DIRECTIONS:
Everything in the listing below has to be repeated exactly, except the pictures.

INPUT RECORDS:
※
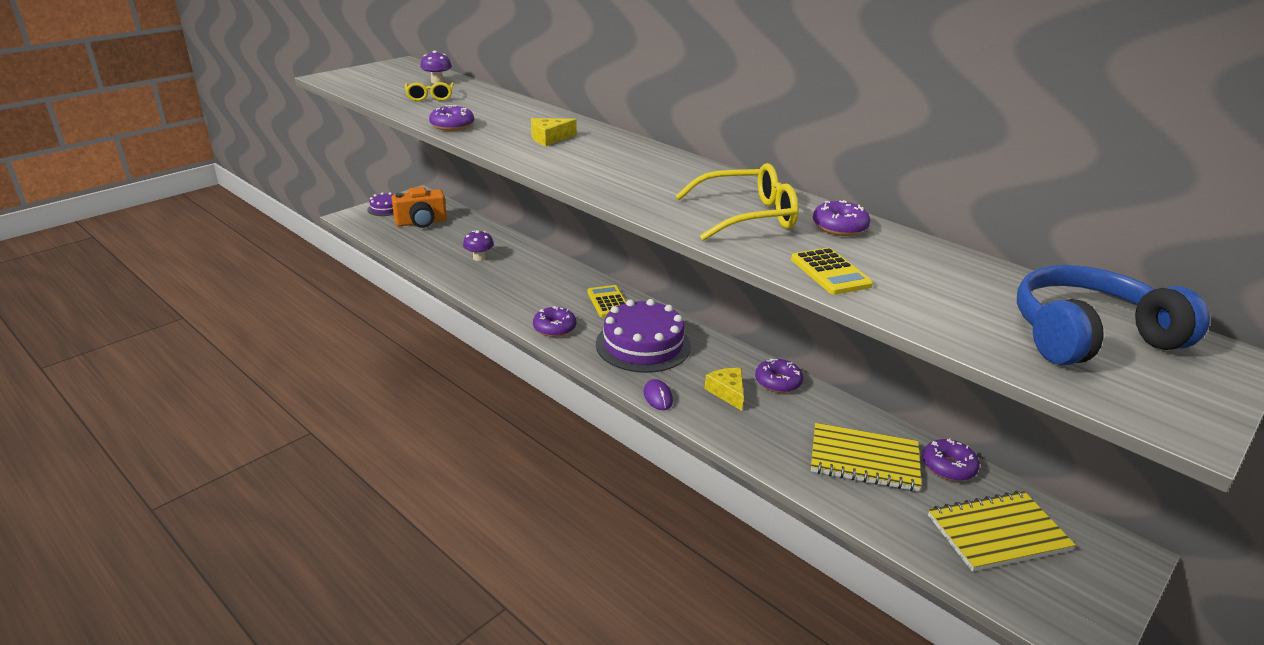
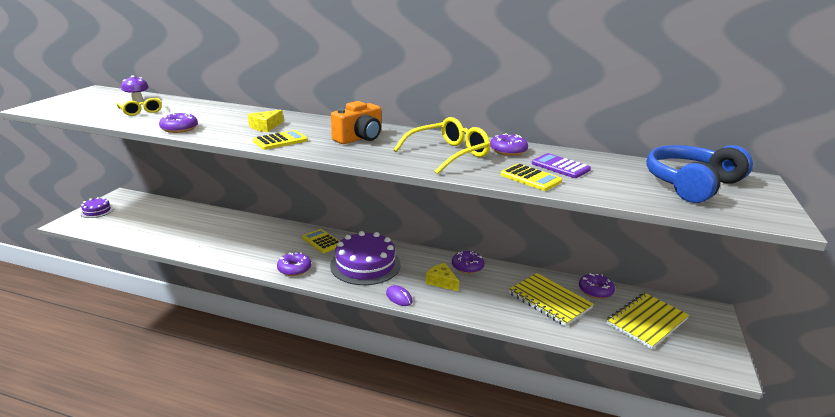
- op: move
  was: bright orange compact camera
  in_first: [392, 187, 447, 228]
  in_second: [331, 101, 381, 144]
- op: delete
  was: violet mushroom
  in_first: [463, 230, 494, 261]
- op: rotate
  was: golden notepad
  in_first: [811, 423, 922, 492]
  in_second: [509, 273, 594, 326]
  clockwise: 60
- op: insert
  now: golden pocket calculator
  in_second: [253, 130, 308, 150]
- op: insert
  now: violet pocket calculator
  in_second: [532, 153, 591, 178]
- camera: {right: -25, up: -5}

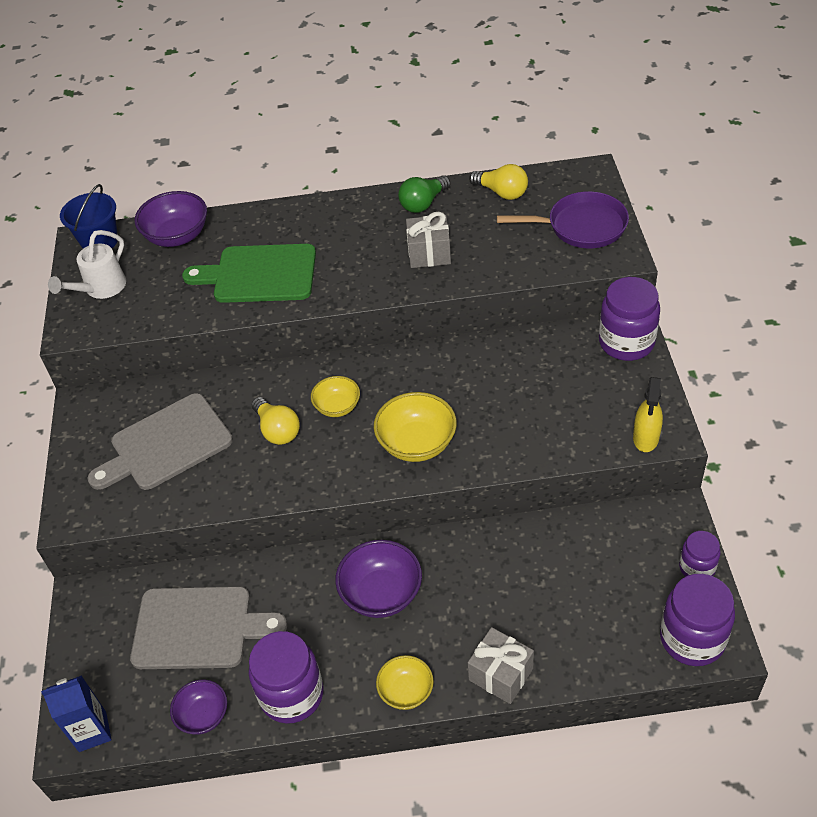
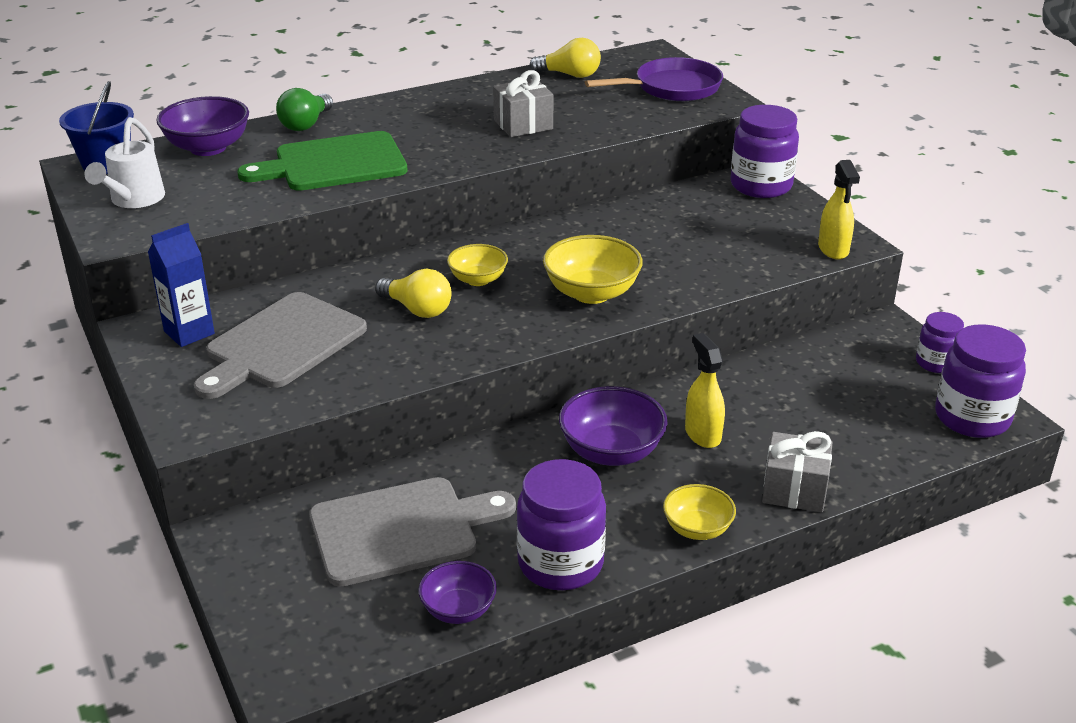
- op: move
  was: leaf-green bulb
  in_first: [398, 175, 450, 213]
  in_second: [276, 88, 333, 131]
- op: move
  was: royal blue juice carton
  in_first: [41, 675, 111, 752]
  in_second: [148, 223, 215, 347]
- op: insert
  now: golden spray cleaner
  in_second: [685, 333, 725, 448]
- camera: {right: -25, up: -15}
※
ANSWER SPACE:
- op: move
  was: bright orange compact camera
  in_first: [392, 187, 447, 228]
  in_second: [331, 101, 381, 144]
- op: delete
  was: violet mushroom
  in_first: [463, 230, 494, 261]
- op: rotate
  was: golden notepad
  in_first: [811, 423, 922, 492]
  in_second: [509, 273, 594, 326]
  clockwise: 60
- op: insert
  now: golden pocket calculator
  in_second: [253, 130, 308, 150]
- op: insert
  now: violet pocket calculator
  in_second: [532, 153, 591, 178]
- camera: {right: -25, up: -5}

- op: move
  was: leaf-green bulb
  in_first: [398, 175, 450, 213]
  in_second: [276, 88, 333, 131]
- op: move
  was: royal blue juice carton
  in_first: [41, 675, 111, 752]
  in_second: [148, 223, 215, 347]
- op: insert
  now: golden spray cleaner
  in_second: [685, 333, 725, 448]
- camera: {right: -25, up: -15}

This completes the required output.